[Dataset records]
⟨

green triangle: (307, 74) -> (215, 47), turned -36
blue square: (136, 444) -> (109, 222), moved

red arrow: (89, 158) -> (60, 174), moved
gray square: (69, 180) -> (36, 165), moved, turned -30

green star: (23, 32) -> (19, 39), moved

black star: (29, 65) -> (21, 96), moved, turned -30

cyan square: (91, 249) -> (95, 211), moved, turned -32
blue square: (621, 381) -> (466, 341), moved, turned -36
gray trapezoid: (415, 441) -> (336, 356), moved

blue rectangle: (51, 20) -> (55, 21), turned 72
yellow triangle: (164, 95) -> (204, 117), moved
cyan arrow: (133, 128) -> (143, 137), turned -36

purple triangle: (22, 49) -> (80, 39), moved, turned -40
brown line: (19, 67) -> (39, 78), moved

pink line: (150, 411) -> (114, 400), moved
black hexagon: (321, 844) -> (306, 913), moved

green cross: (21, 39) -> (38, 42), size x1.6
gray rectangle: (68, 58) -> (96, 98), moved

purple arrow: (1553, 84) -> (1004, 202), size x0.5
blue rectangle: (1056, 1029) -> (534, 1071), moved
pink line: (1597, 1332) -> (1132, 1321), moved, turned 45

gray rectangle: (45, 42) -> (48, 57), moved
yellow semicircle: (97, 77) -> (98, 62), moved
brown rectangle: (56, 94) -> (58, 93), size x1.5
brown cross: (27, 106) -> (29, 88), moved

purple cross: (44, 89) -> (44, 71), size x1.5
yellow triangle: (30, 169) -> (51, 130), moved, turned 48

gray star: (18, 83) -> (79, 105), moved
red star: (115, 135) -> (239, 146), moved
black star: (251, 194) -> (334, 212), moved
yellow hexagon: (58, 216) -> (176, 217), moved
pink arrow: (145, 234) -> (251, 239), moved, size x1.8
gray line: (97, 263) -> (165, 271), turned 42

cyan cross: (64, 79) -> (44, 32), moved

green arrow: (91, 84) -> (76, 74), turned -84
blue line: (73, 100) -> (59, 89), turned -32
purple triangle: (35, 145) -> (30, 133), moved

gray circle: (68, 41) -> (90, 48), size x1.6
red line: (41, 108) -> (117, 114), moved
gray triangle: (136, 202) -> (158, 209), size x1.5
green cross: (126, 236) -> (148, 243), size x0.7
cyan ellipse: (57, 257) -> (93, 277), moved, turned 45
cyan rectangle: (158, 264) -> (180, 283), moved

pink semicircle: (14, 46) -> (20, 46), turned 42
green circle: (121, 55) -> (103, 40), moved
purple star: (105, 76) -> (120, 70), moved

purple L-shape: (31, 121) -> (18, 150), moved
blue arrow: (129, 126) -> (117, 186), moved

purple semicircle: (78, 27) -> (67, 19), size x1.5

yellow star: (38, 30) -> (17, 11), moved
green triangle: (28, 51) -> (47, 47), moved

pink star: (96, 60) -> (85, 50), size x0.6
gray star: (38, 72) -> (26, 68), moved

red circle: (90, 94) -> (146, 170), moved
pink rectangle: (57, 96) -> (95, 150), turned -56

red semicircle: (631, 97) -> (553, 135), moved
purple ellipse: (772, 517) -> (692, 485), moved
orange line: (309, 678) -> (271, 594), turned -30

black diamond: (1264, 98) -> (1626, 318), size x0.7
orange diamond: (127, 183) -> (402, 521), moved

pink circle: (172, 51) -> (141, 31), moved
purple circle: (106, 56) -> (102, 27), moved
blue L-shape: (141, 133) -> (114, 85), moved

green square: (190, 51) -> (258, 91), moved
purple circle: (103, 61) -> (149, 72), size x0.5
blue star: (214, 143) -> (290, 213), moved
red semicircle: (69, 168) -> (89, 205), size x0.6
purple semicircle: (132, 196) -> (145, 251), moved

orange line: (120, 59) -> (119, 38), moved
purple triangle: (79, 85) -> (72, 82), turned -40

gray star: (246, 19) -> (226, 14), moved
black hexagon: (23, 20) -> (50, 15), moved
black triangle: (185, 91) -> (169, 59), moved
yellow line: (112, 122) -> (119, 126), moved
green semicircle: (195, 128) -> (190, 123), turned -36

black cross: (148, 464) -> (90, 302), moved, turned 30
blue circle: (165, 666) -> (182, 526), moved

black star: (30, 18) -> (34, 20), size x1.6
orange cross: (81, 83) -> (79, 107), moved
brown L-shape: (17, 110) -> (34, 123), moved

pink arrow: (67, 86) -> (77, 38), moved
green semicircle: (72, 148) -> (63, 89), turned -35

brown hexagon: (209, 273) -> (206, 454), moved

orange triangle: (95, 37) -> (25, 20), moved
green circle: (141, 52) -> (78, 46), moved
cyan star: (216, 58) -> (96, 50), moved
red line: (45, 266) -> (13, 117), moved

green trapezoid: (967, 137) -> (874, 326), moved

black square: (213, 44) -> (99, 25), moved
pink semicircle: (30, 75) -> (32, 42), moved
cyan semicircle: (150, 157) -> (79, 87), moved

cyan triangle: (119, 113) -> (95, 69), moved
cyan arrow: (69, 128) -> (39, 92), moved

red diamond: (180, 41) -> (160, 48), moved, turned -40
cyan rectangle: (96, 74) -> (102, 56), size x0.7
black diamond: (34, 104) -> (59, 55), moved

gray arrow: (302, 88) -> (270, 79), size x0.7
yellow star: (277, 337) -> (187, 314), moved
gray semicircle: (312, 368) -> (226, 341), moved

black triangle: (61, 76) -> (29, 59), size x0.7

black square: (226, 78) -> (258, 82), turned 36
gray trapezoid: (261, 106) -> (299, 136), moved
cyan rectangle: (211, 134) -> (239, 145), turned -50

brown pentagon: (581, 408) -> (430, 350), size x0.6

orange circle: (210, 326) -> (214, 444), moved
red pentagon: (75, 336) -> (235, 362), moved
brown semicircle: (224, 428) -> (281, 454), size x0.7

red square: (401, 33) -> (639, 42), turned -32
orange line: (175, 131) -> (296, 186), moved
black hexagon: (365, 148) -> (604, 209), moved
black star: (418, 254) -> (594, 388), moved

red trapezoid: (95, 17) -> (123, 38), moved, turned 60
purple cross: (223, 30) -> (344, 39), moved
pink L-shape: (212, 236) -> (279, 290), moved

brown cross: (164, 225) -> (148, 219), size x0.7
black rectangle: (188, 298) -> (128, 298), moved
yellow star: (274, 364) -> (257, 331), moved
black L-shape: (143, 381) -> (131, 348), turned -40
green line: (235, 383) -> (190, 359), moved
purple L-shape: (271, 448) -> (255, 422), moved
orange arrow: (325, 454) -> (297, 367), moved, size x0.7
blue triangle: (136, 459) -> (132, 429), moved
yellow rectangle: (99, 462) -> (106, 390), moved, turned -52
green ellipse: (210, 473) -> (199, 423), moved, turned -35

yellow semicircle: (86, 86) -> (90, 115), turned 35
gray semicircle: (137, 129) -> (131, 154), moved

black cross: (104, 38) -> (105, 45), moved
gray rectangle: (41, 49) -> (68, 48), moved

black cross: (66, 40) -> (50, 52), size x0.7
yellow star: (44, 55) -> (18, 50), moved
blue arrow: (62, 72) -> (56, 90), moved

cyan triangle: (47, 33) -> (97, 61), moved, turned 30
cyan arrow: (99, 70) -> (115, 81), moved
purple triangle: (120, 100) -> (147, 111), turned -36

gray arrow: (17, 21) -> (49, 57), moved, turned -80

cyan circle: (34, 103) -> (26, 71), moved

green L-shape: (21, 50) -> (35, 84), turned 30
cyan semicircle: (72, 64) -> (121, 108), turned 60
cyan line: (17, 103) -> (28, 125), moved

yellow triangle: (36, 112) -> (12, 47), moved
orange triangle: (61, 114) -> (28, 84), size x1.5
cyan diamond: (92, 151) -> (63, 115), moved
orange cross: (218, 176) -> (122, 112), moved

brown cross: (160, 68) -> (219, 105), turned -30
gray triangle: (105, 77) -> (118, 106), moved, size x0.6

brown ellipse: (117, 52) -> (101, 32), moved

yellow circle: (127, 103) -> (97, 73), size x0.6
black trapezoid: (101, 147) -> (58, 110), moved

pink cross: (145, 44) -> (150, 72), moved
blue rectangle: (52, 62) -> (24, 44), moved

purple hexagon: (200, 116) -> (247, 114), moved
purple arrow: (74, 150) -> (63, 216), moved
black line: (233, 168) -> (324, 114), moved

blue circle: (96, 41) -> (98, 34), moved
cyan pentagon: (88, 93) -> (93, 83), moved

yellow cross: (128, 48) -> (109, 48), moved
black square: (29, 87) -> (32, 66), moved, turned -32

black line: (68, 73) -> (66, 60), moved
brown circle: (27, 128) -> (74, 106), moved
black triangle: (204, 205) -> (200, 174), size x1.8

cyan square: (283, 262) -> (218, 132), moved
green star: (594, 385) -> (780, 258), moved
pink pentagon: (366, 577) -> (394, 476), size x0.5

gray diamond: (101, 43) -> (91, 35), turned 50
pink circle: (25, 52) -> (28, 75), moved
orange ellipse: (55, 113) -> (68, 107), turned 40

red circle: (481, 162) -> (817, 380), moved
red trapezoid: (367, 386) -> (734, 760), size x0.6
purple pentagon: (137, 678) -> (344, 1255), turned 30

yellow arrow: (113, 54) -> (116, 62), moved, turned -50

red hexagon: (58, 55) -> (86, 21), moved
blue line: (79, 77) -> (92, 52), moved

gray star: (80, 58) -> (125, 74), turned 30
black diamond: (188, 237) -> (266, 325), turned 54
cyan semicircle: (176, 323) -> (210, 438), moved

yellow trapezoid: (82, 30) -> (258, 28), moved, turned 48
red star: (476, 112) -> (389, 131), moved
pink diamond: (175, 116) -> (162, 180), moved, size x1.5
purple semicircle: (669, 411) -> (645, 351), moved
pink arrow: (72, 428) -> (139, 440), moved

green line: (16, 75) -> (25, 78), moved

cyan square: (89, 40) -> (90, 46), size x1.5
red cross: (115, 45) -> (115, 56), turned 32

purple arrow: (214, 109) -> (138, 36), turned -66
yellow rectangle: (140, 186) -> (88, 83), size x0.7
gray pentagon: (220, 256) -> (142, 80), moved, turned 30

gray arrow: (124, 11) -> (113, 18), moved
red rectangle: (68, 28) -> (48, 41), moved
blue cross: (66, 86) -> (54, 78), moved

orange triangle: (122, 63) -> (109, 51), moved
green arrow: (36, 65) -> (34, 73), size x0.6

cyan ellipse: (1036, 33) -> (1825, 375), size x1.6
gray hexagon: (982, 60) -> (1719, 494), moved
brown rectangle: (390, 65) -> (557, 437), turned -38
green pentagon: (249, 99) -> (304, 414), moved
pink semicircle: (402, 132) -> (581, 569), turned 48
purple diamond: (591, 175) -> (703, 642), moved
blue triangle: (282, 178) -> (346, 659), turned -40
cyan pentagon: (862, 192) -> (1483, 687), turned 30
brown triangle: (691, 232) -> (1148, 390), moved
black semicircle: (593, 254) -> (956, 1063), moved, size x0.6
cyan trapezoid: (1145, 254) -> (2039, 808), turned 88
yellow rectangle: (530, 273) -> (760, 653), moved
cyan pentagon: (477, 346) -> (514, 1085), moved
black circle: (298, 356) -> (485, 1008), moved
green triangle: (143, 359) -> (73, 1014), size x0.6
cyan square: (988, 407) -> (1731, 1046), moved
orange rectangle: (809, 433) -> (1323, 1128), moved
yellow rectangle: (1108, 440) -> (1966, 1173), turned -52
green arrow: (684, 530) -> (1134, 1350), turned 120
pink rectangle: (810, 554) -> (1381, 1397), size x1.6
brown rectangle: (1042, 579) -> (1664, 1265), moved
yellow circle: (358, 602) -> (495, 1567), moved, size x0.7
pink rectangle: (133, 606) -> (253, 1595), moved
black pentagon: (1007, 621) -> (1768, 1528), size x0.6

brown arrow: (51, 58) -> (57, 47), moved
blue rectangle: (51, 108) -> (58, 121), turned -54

⟩

▶ _Exercise instructions_: Where the data above reaches the line holding "cyan pentagon: (862, 192)", begin printing, and stop after the line holding "cyan square: (988, 407)". Each line must be reproduced exactly, with nothing else added.

▶ _Solution to the exercise_:
cyan pentagon: (862, 192) -> (1483, 687), turned 30
brown triangle: (691, 232) -> (1148, 390), moved
black semicircle: (593, 254) -> (956, 1063), moved, size x0.6
cyan trapezoid: (1145, 254) -> (2039, 808), turned 88
yellow rectangle: (530, 273) -> (760, 653), moved
cyan pentagon: (477, 346) -> (514, 1085), moved
black circle: (298, 356) -> (485, 1008), moved
green triangle: (143, 359) -> (73, 1014), size x0.6
cyan square: (988, 407) -> (1731, 1046), moved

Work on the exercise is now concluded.